What to do: Write out, word for word, the part of the listing below that opens with the line containing "purple line at" and closes with the line containing "brown line at", keeping both of those lines and adding no others.
********
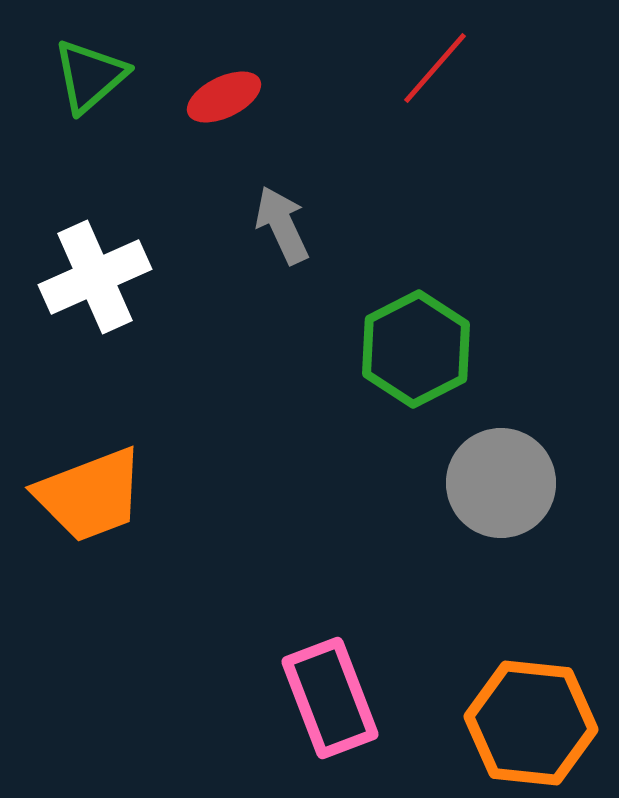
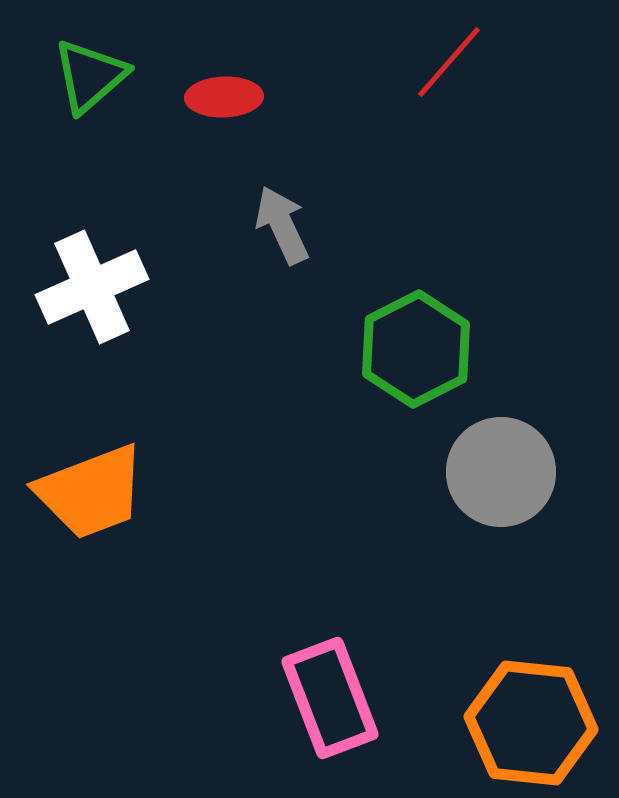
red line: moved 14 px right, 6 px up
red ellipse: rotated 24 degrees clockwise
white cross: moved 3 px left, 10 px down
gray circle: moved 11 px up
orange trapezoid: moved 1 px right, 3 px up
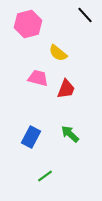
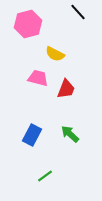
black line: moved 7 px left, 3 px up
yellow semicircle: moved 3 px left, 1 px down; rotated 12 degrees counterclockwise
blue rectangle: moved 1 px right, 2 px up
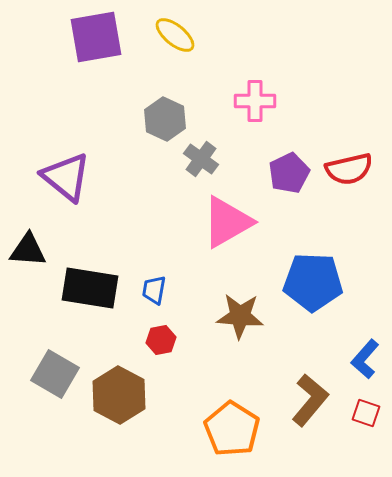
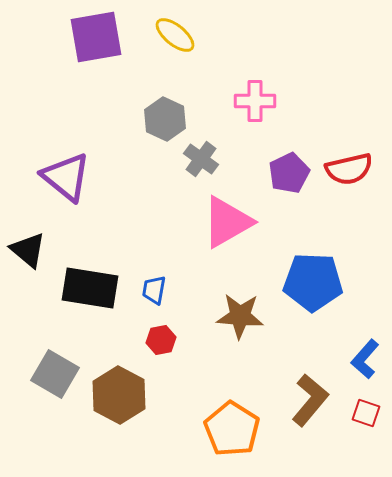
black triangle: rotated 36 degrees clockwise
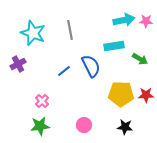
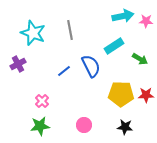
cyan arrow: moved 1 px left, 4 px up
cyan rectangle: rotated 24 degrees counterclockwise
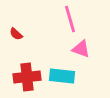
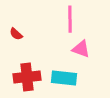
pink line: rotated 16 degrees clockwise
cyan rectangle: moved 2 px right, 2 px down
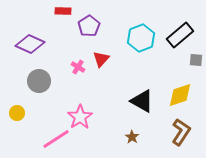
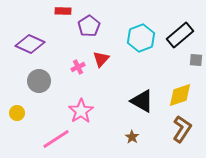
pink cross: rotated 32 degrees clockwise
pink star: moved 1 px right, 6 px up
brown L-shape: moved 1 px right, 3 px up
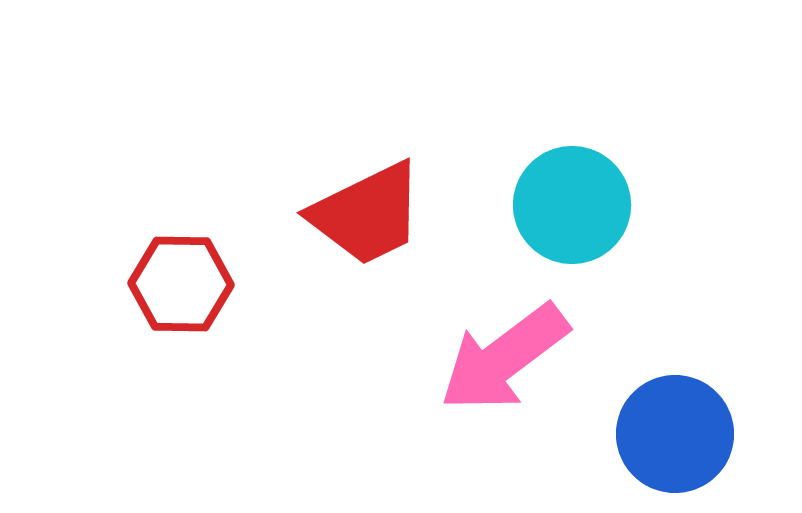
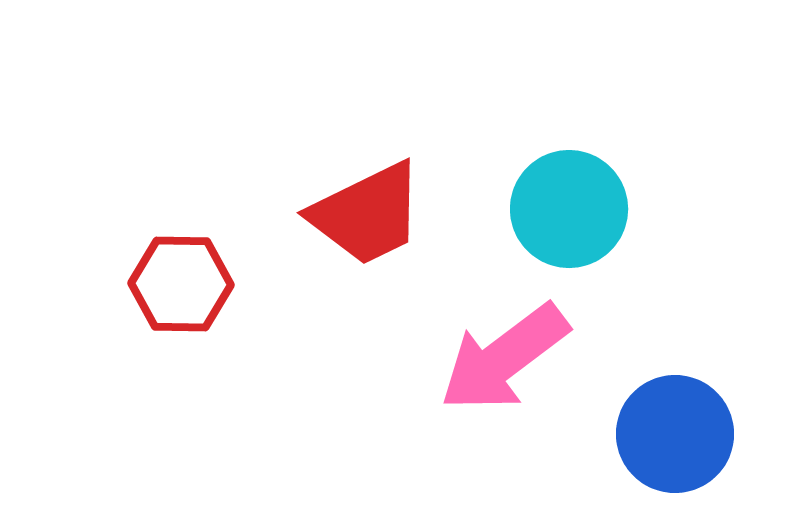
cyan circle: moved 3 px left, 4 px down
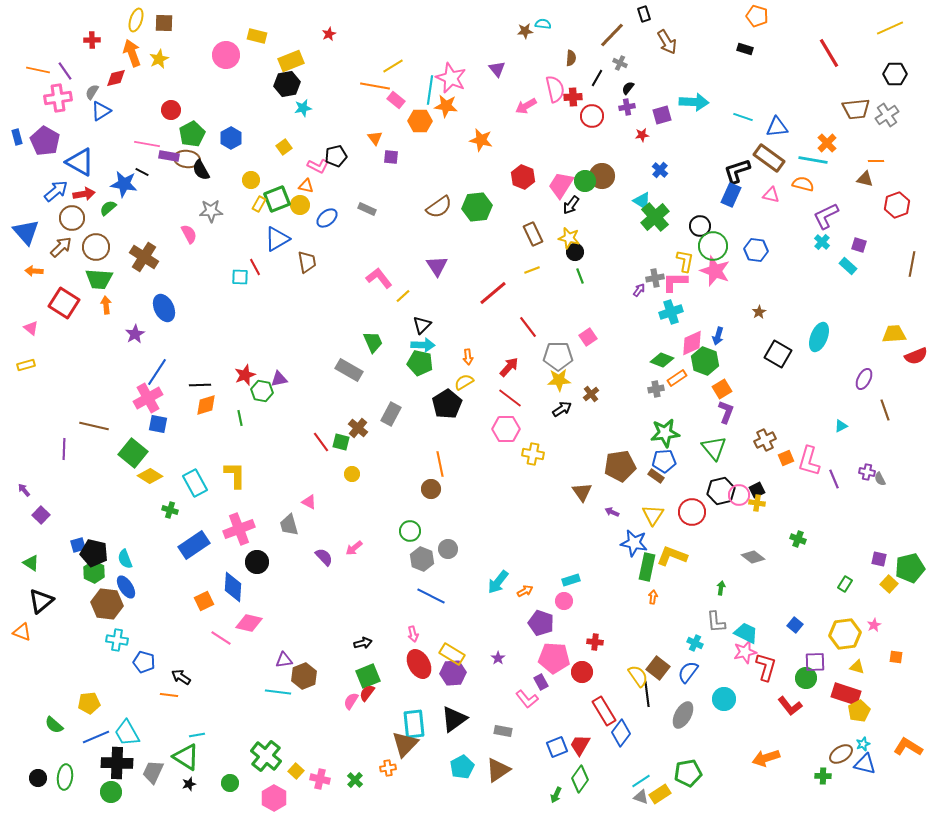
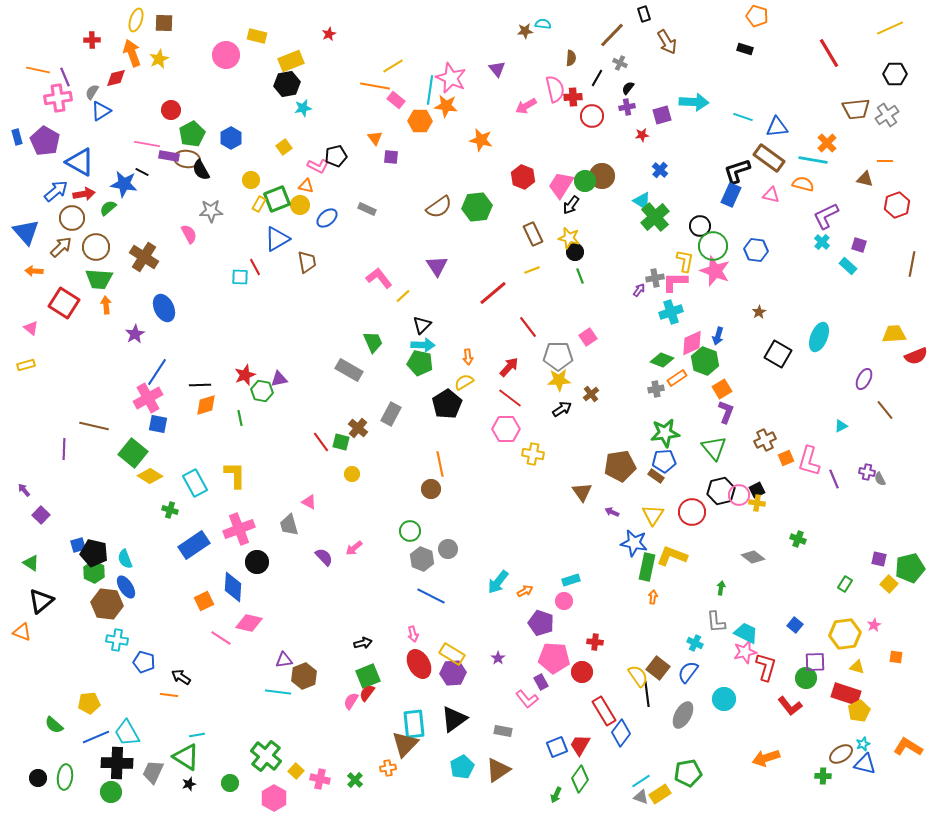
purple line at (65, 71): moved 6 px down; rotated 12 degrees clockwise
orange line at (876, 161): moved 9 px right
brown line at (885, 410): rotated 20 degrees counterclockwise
********
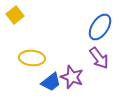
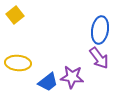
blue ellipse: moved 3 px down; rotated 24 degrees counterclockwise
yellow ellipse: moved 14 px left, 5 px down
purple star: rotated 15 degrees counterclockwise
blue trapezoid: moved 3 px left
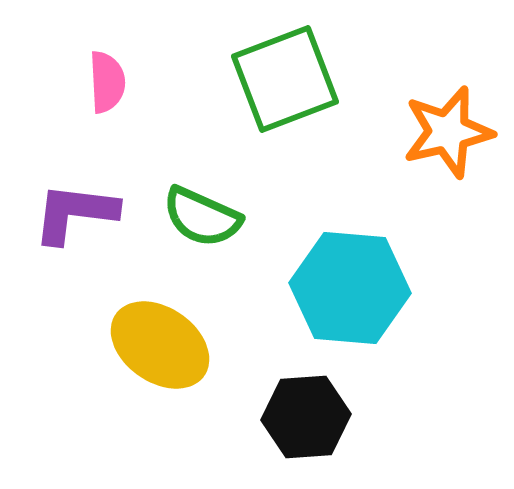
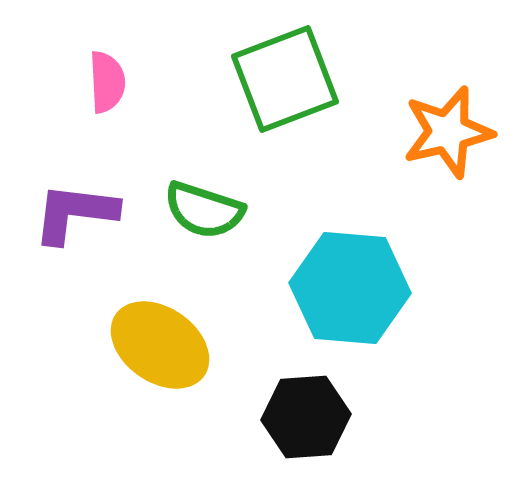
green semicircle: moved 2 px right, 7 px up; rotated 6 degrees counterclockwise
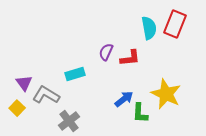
********
The answer:
purple line at (65, 71): moved 6 px down; rotated 12 degrees clockwise
orange line at (876, 161): moved 9 px right
brown line at (885, 410): rotated 20 degrees counterclockwise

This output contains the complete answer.